(Spatial object tracking data)
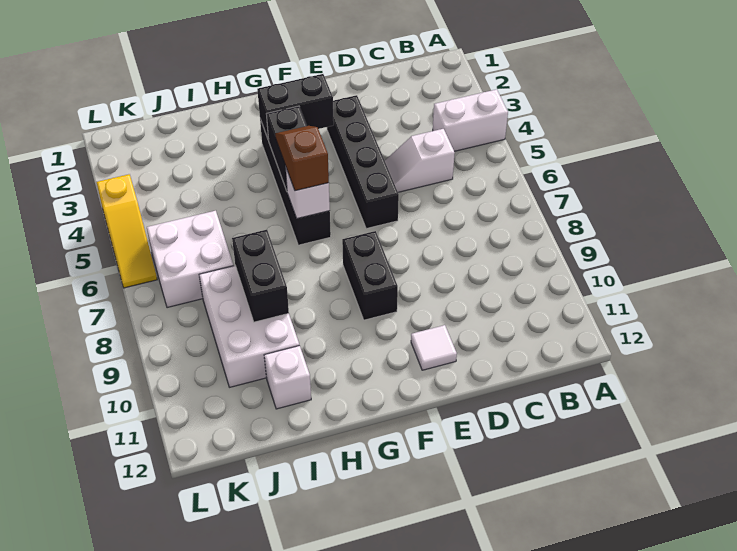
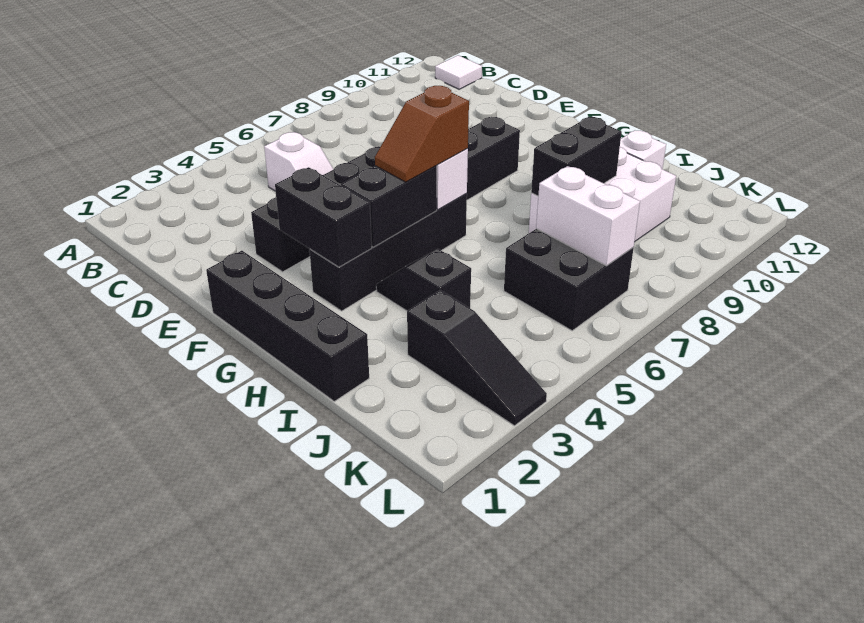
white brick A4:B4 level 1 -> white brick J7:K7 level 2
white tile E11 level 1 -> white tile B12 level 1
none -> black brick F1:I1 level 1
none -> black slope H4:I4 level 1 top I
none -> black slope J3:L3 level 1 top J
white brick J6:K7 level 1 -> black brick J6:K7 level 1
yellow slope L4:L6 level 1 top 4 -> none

■ Task instructions ■
Set down every entry above verbatim, without pictures.

■ Response ■
white brick A4:B4 level 1 -> white brick J7:K7 level 2
white tile E11 level 1 -> white tile B12 level 1
none -> black brick F1:I1 level 1
none -> black slope H4:I4 level 1 top I
none -> black slope J3:L3 level 1 top J
white brick J6:K7 level 1 -> black brick J6:K7 level 1
yellow slope L4:L6 level 1 top 4 -> none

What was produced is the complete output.